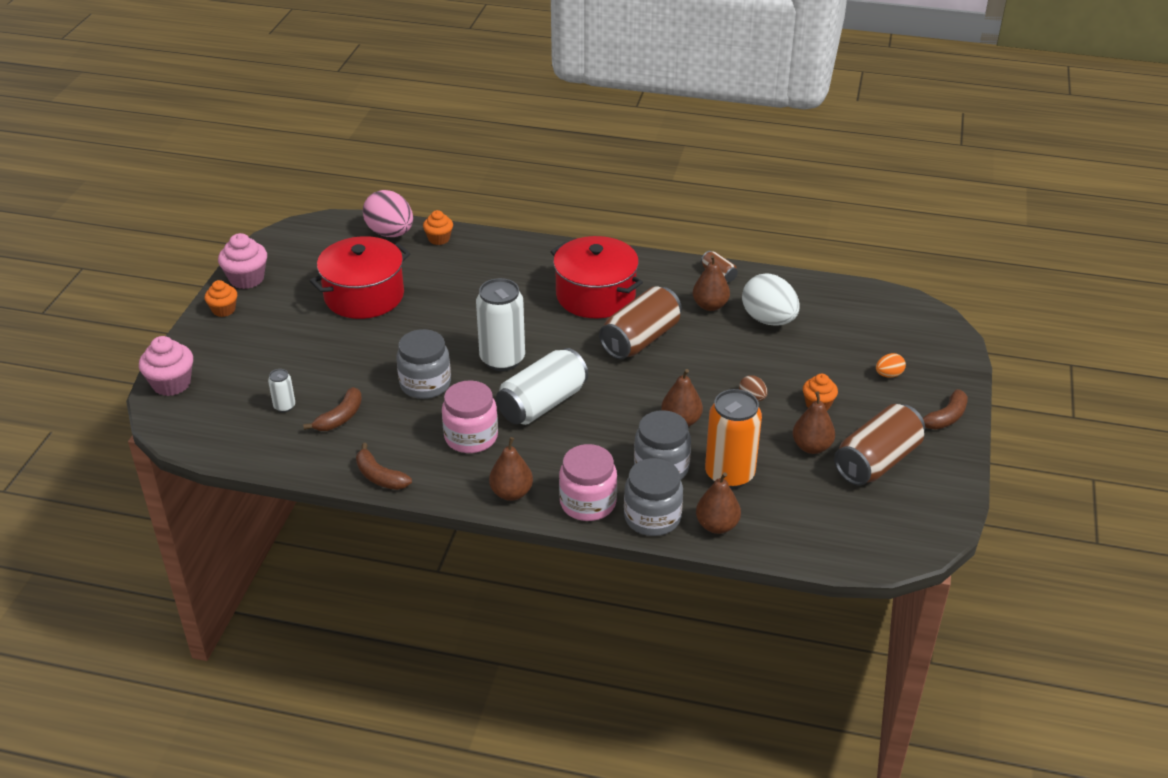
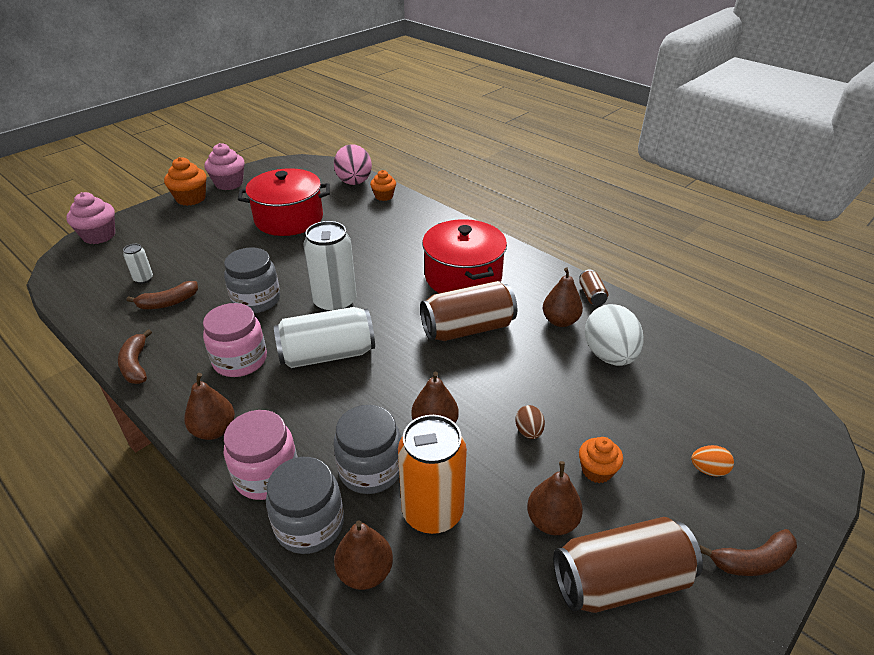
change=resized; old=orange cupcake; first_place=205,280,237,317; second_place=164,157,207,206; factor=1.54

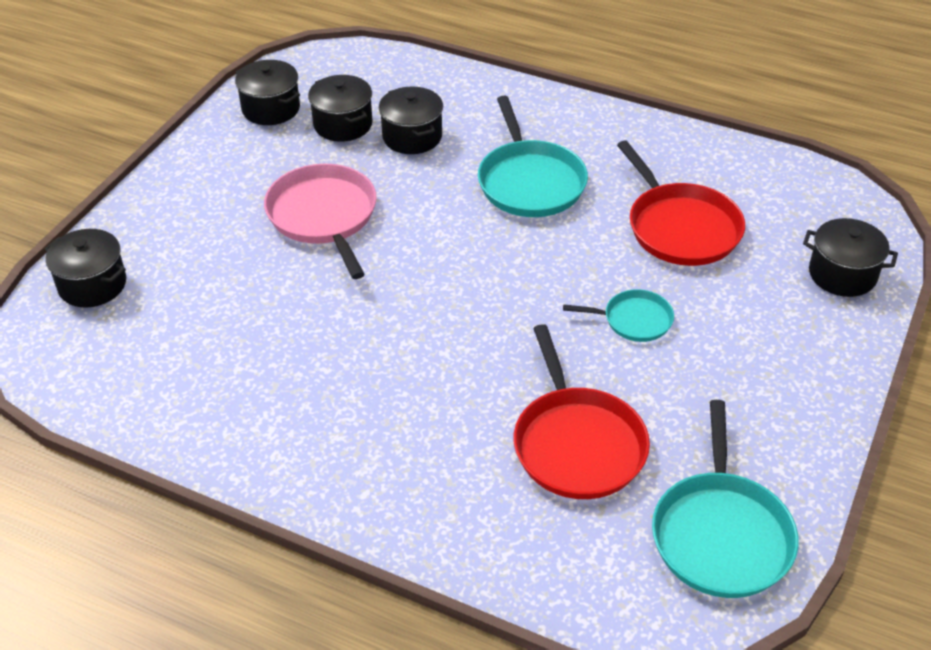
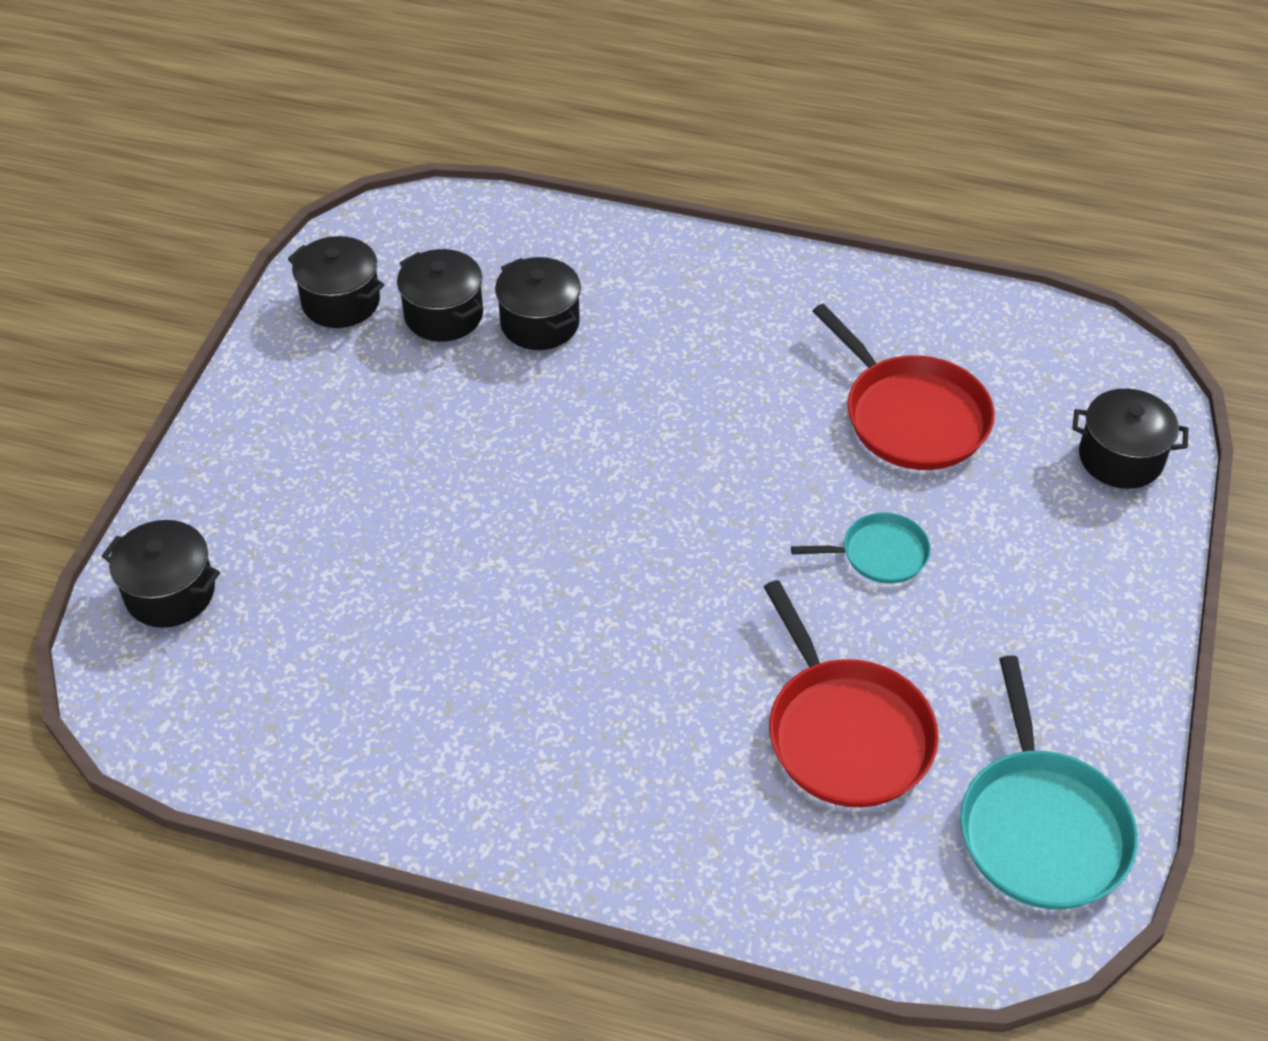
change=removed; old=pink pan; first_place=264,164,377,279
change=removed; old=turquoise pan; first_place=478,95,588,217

■ **ASSIGNMENT**
The listing above must be repeated exactly, apart from the pictures.

■ **PROBLEM SOLUTION**
change=resized; old=orange cupcake; first_place=205,280,237,317; second_place=164,157,207,206; factor=1.54

change=removed; old=pink pan; first_place=264,164,377,279
change=removed; old=turquoise pan; first_place=478,95,588,217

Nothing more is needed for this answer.